(Object change descriptions)
☆ ☆ ☆

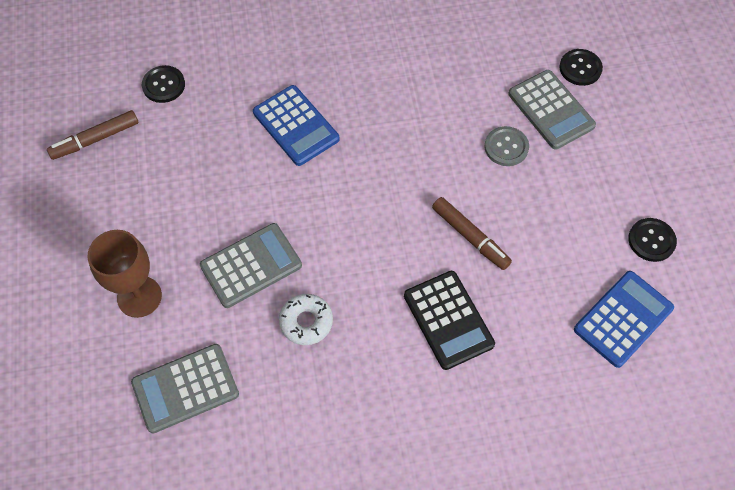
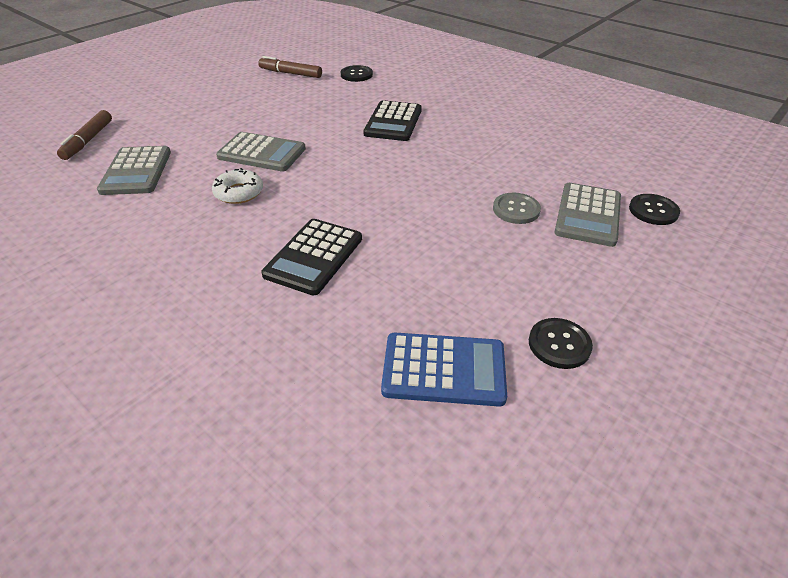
camera: 50 degrees right, 20 degrees down
(139, 297) = (194, 128): brown goblet -> none
(185, 388) = (136, 171): grey calculator -> grey calculator turned 120 degrees counterclockwise
(296, 126) = (393, 122): blue calculator -> black calculator
(470, 237) = (407, 231): brown marker -> brown marker (88, 141)

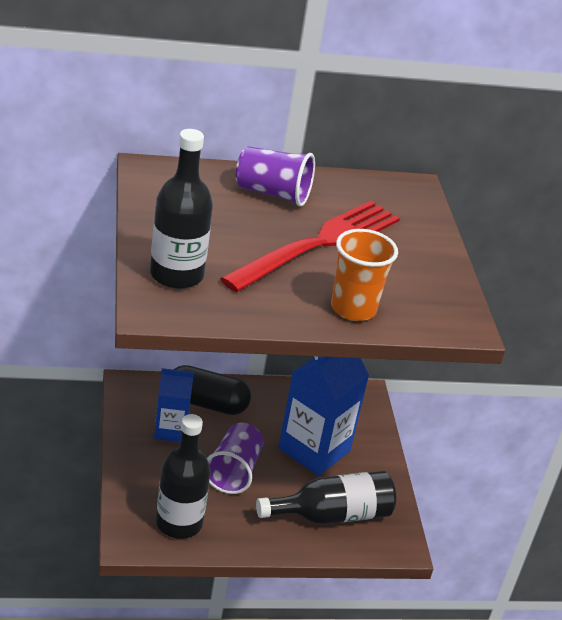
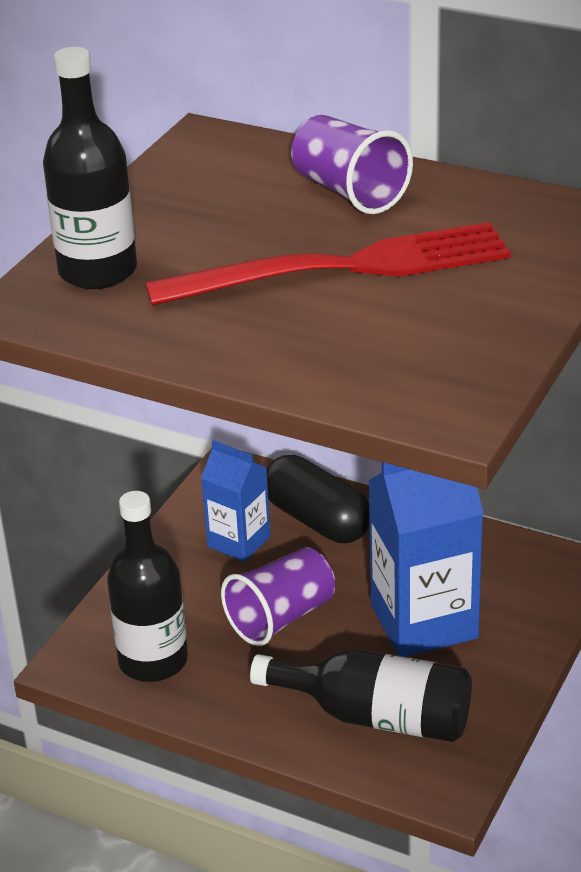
camera: 40 degrees right, 0 degrees up
(353, 309) = (300, 359): orange cup -> none

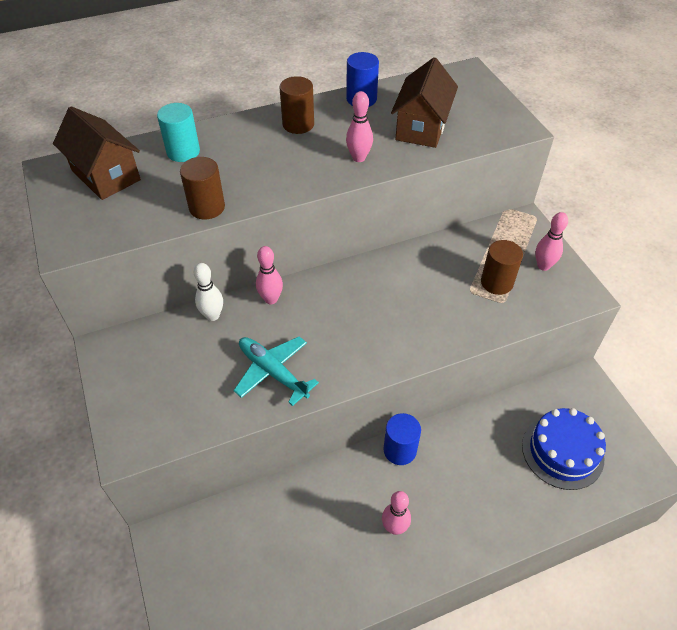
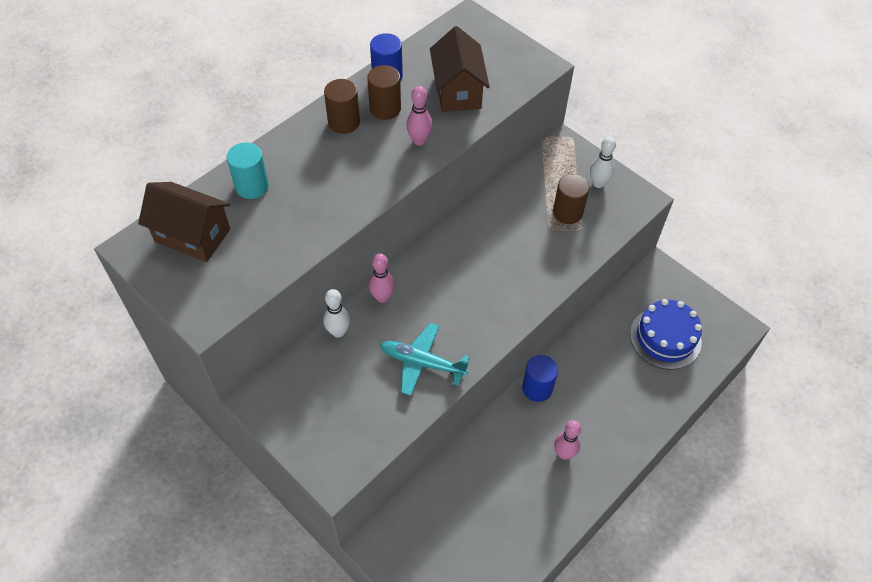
camera: 25 degrees left, 5 degrees up
(207, 207) = (311, 236): brown cylinder -> brown cylinder (385, 108)
(543, 266) = (598, 183): pink bowling pin -> white bowling pin

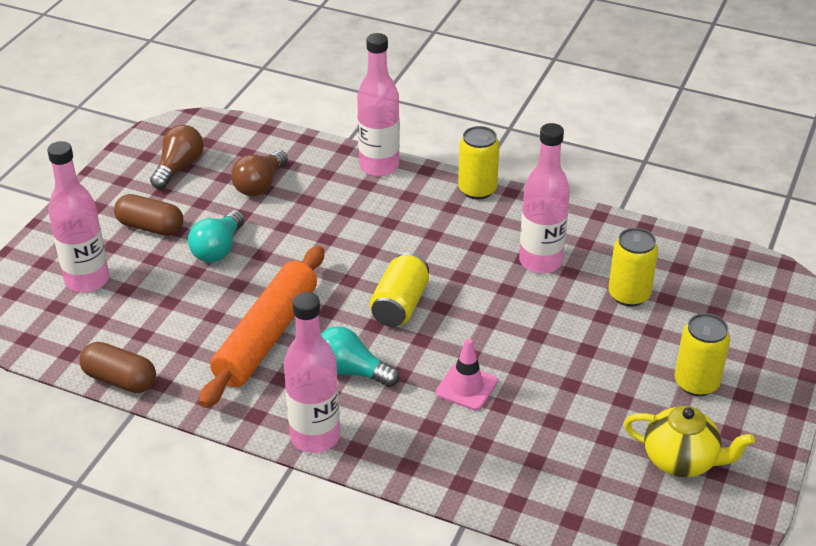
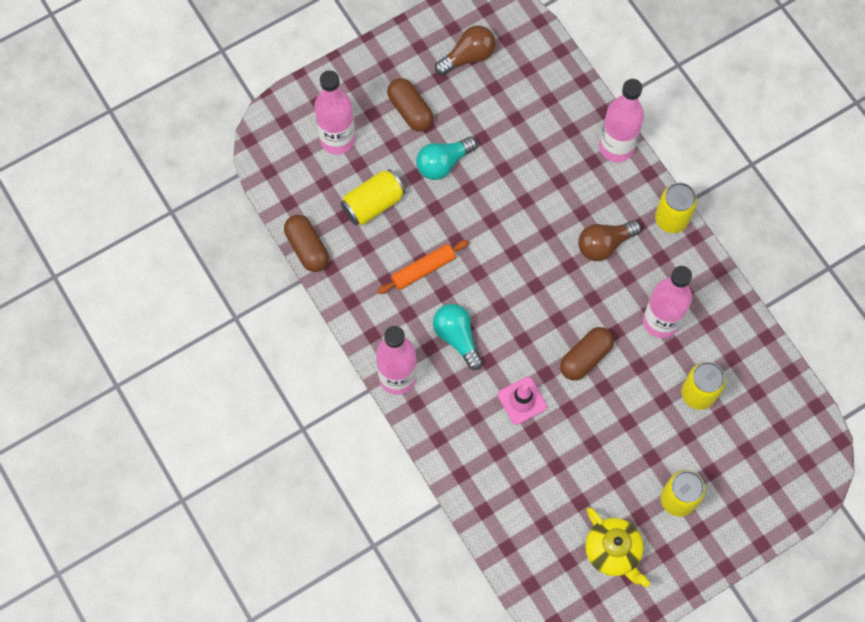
camera: 35 degrees right, 30 degrees up
(260, 185) = (515, 113): brown light bulb -> brown light bulb (604, 244)
(267, 336) = (423, 269): orange rolling pin -> orange rolling pin, size x0.54
(400, 305) = (531, 299): yellow can -> yellow can (373, 204)
(497, 322) = (585, 357): none -> brown capsule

☆ ☆ ☆

◆ EXERCISE REQUIREMENTS: Reproduce the records above exactly, but only from the line containing "(139, 297) = (194, 128): brown goblet -> none" through the last line, both included, and without any pictures.

◆ RESPONSE:
(139, 297) = (194, 128): brown goblet -> none
(185, 388) = (136, 171): grey calculator -> grey calculator turned 120 degrees counterclockwise
(296, 126) = (393, 122): blue calculator -> black calculator
(470, 237) = (407, 231): brown marker -> brown marker (88, 141)

camera: 40 degrees right, 0 degrees up
(353, 309) = (300, 359): orange cup -> none

camera: 25 degrees left, 5 degrees up
(207, 207) = (311, 236): brown cylinder -> brown cylinder (385, 108)
(543, 266) = (598, 183): pink bowling pin -> white bowling pin

camera: 35 degrees right, 30 degrees up
(260, 185) = (515, 113): brown light bulb -> brown light bulb (604, 244)
(267, 336) = (423, 269): orange rolling pin -> orange rolling pin, size x0.54
(400, 305) = (531, 299): yellow can -> yellow can (373, 204)
(497, 322) = (585, 357): none -> brown capsule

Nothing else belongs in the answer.